> **Raw data**
BEGIN

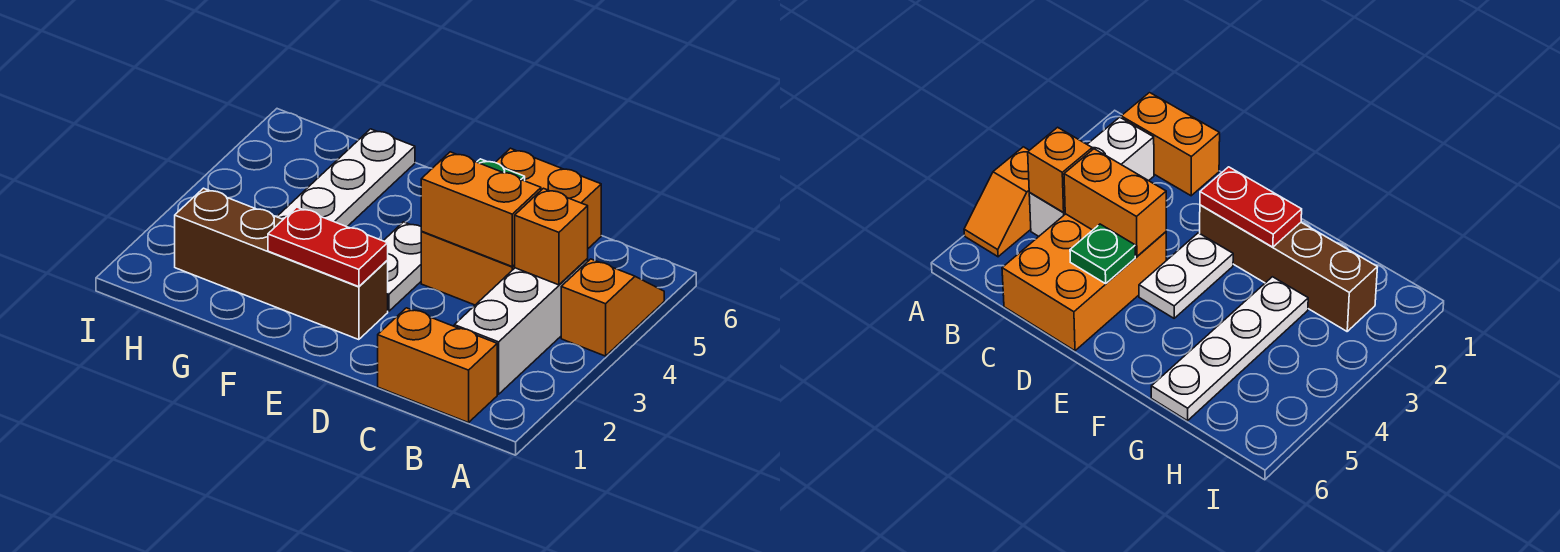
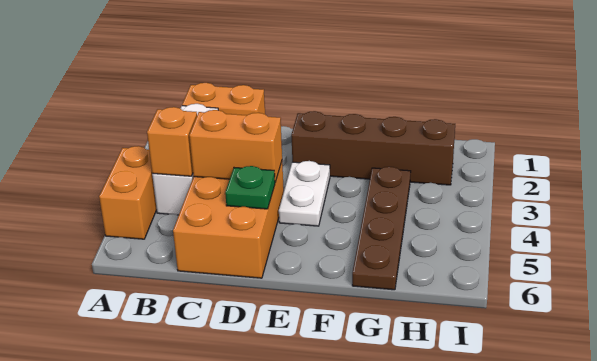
orange slope A4:A5 level 1 top 4 -> orange brick A4:A5 level 1
red plate E2:F2 level 2 -> none
white plate G3:G6 level 1 -> brown plate G3:G6 level 1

END

> **How to complete this task**
Repeat the material above verbatim, with no pictures in the output.

> **Written answer**
orange slope A4:A5 level 1 top 4 -> orange brick A4:A5 level 1
red plate E2:F2 level 2 -> none
white plate G3:G6 level 1 -> brown plate G3:G6 level 1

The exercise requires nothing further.